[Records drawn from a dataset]
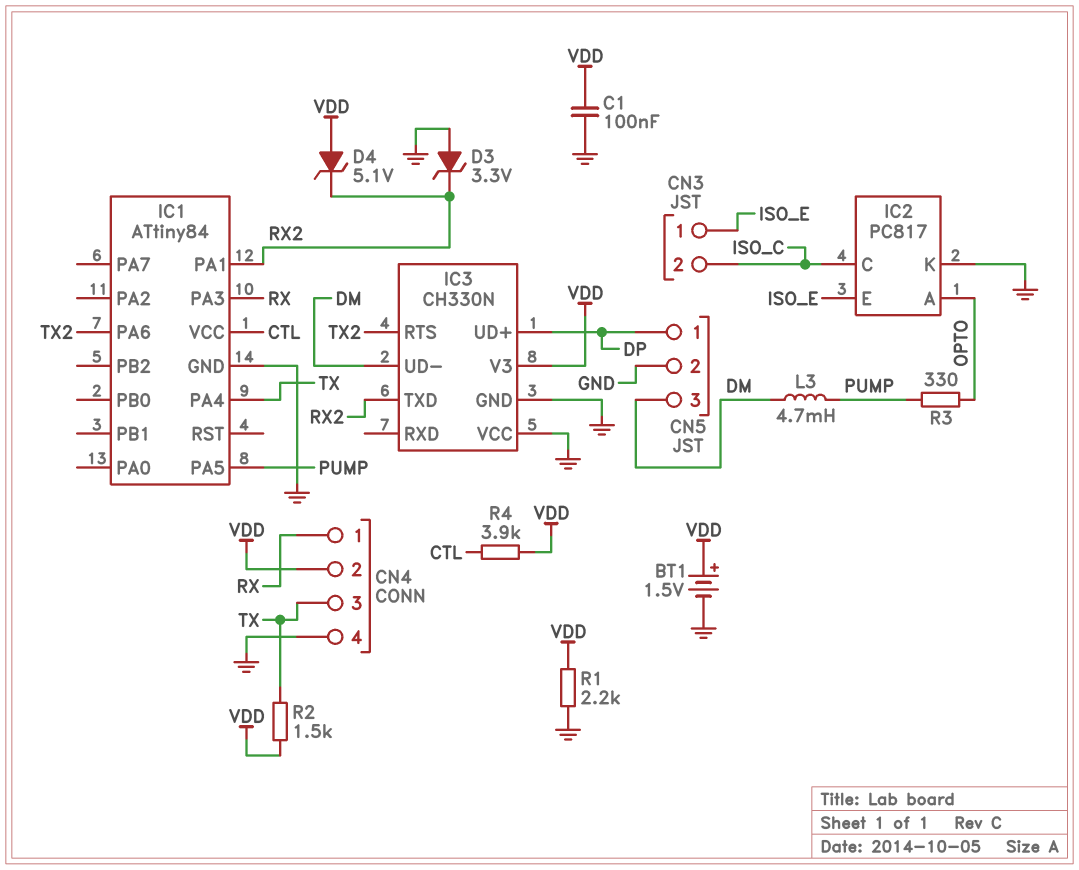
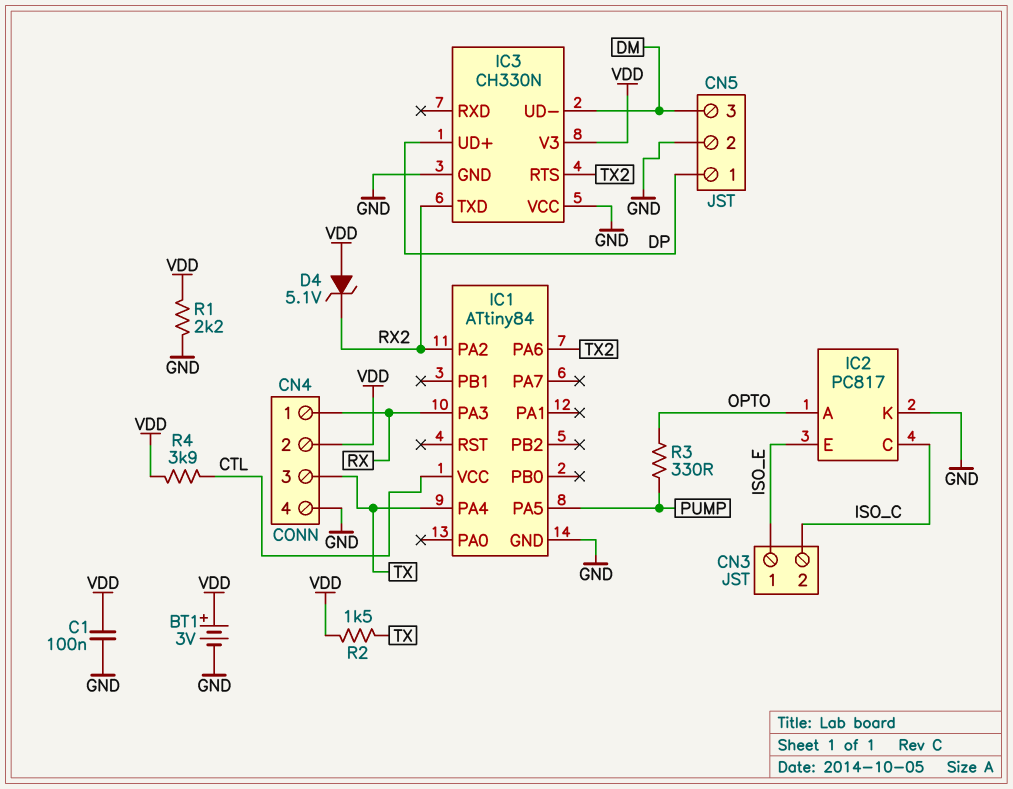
BT1: 1.5V (plus VDD, minus GND) -> 3V (plus VDD, minus GND)
D3: zener 3.3V (A GND, K RX2) -> none
IC1 pin PA1: RX2 -> none
IC1 pin PA2: none -> RX2
L3: 4.7mH (DM, PUMP) -> none

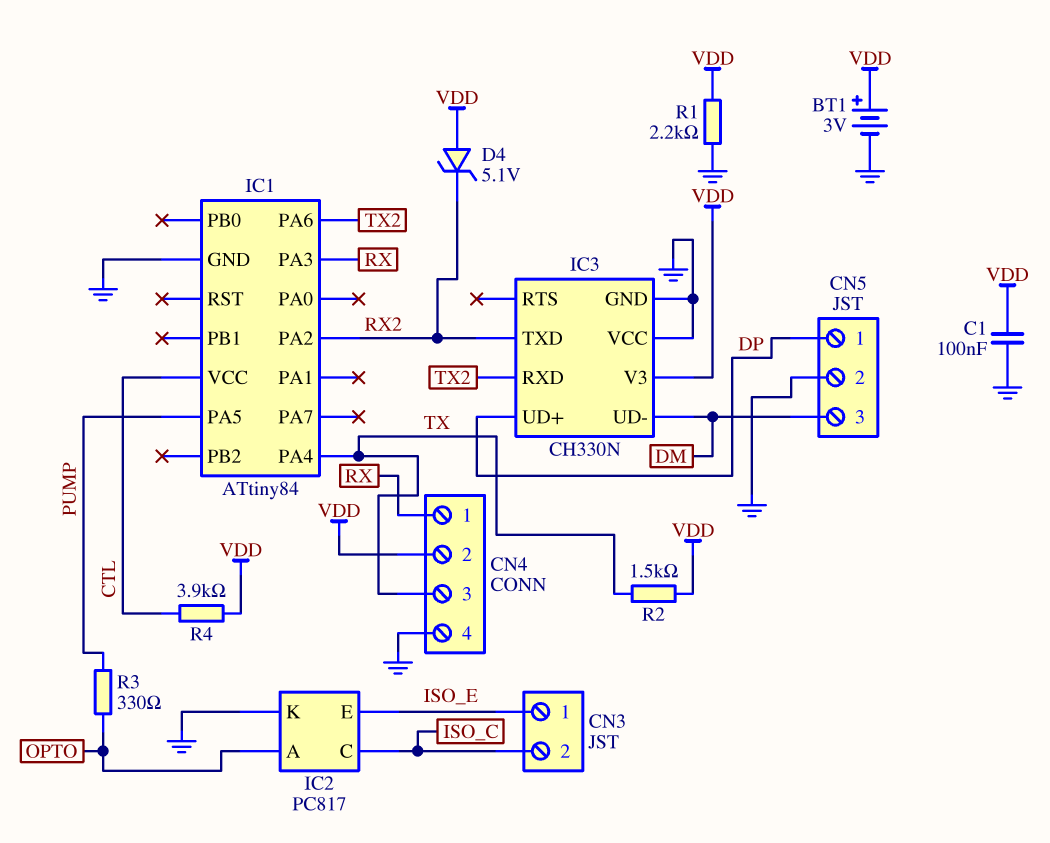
IC3 pin RTS: TX2 -> none
IC3 pin RXD: none -> TX2

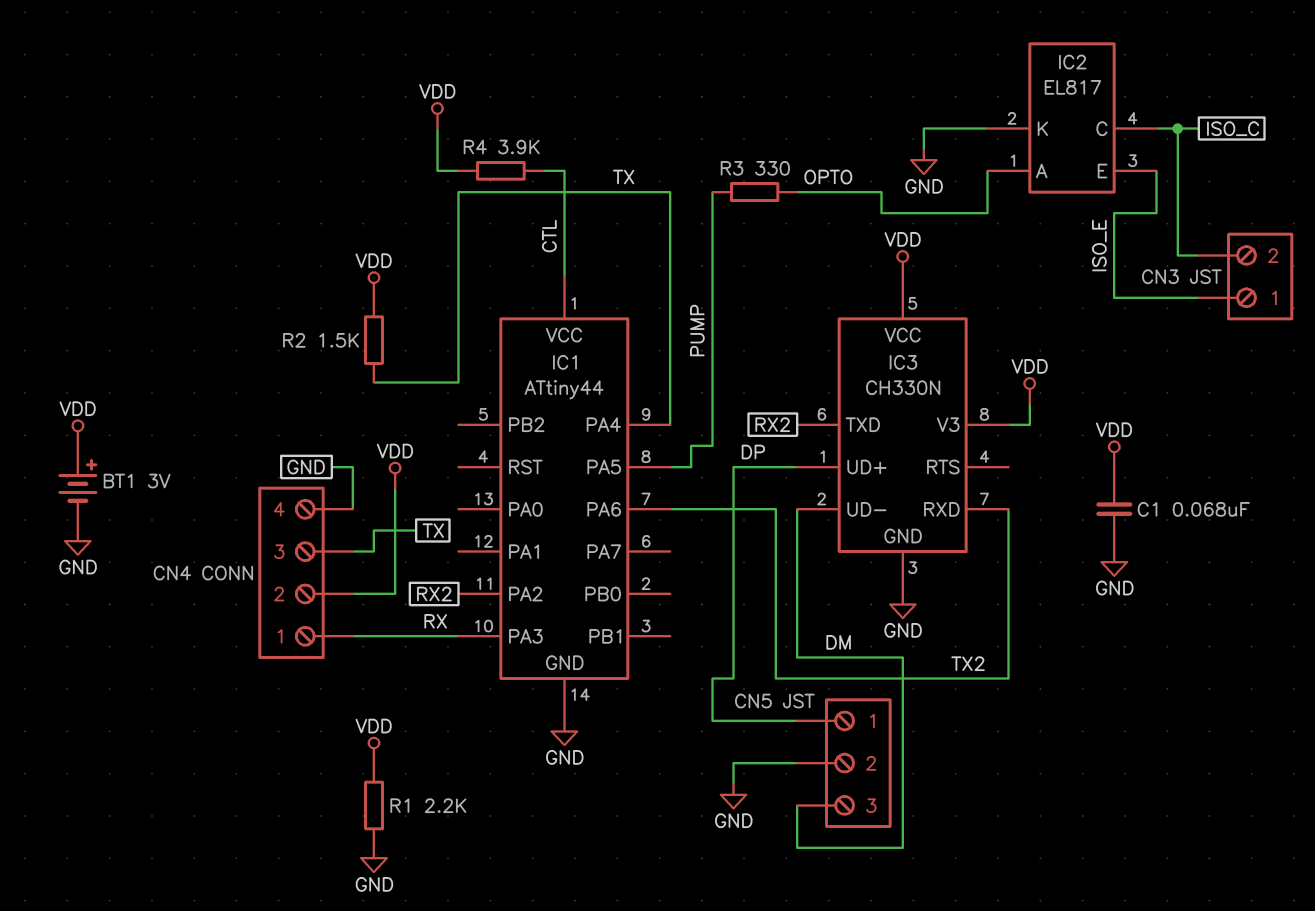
C1: 100nF (GND, VDD) -> 68nF (GND, VDD)
D4: zener 5.1V (A VDD, K RX2) -> none
IC1: ATtiny84 -> ATtiny44
IC2: PC817 -> EL817
IC3 pin VCC: GND -> VDD

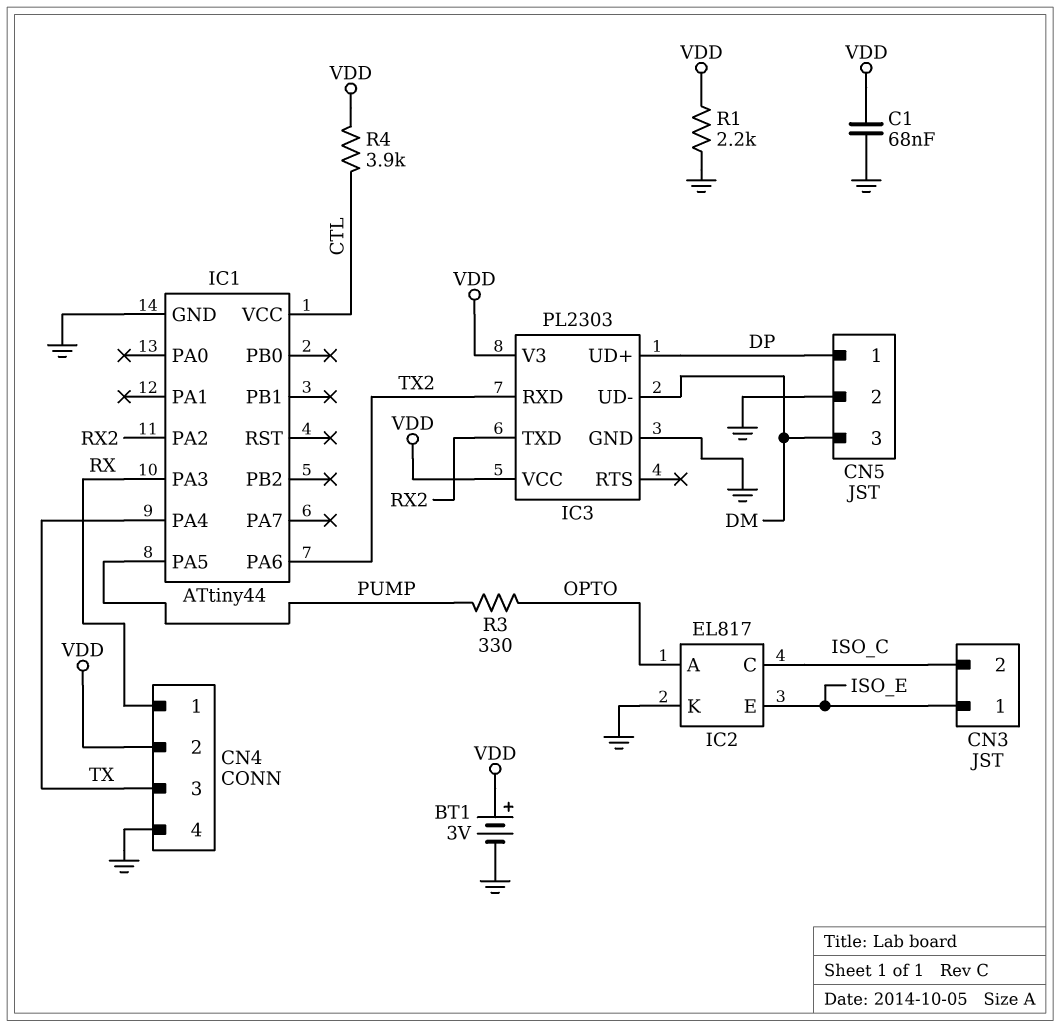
IC3: CH330N -> PL2303
R2: 1.5k (TX, VDD) -> none

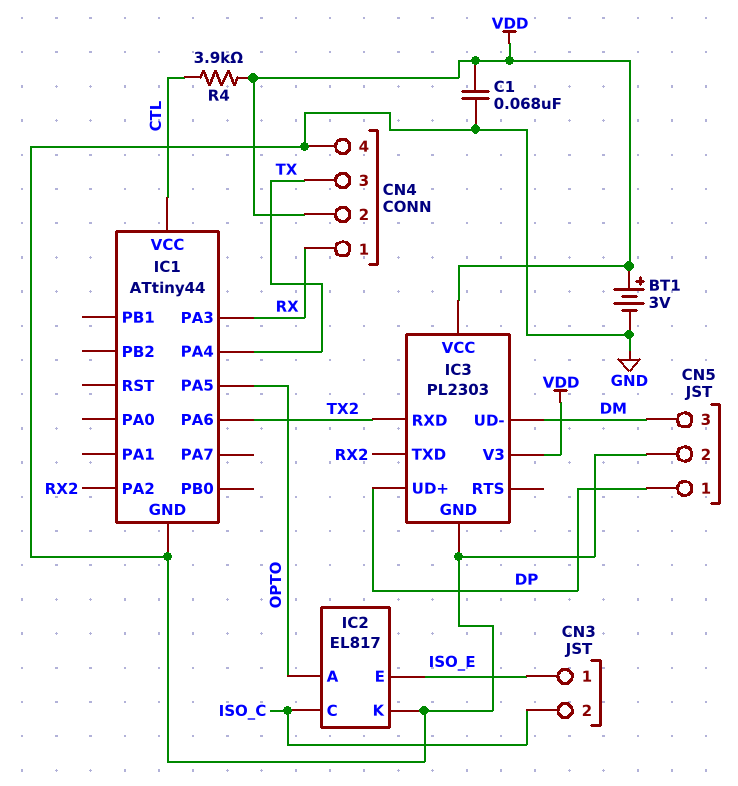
IC1 pin PA5: PUMP -> OPTO
R1: 2.2k (GND, VDD) -> none
R3: 330 (OPTO, PUMP) -> none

Directions for this task:
Repeat every entry above word for word, and include no pictures.

Result of this exercise:
BT1: 1.5V (plus VDD, minus GND) -> 3V (plus VDD, minus GND)
D3: zener 3.3V (A GND, K RX2) -> none
IC1 pin PA1: RX2 -> none
IC1 pin PA2: none -> RX2
L3: 4.7mH (DM, PUMP) -> none

IC3 pin RTS: TX2 -> none
IC3 pin RXD: none -> TX2

C1: 100nF (GND, VDD) -> 68nF (GND, VDD)
D4: zener 5.1V (A VDD, K RX2) -> none
IC1: ATtiny84 -> ATtiny44
IC2: PC817 -> EL817
IC3 pin VCC: GND -> VDD

IC3: CH330N -> PL2303
R2: 1.5k (TX, VDD) -> none

IC1 pin PA5: PUMP -> OPTO
R1: 2.2k (GND, VDD) -> none
R3: 330 (OPTO, PUMP) -> none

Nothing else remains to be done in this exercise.